Try it:
Each line below that contains the word "degrees" must be copied.

The data:
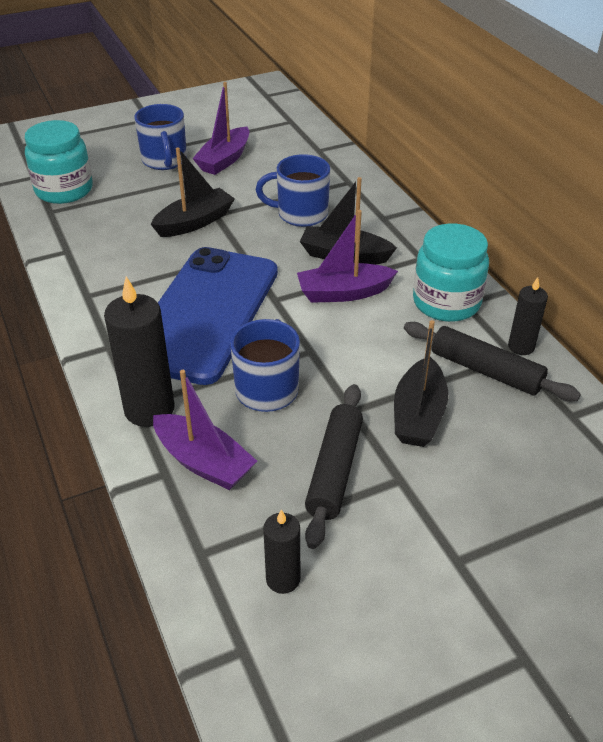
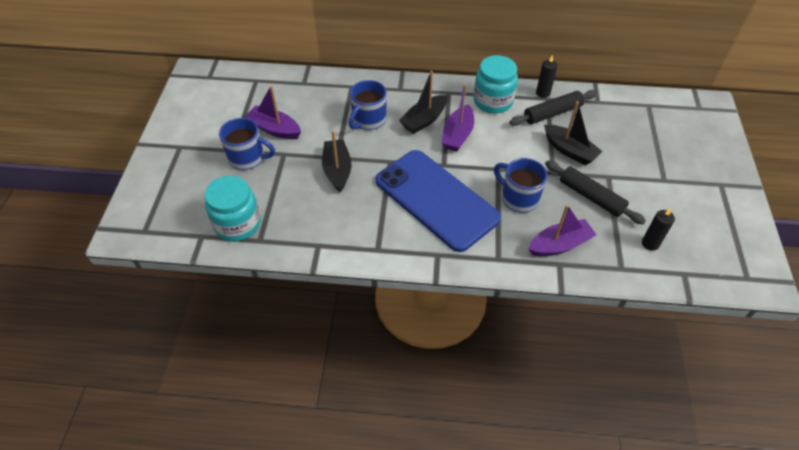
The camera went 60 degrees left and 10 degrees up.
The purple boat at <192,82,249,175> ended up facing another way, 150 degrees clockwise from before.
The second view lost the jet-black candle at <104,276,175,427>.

Response to this exercise:
The camera went 60 degrees left and 10 degrees up.
The purple boat at <192,82,249,175> ended up facing another way, 150 degrees clockwise from before.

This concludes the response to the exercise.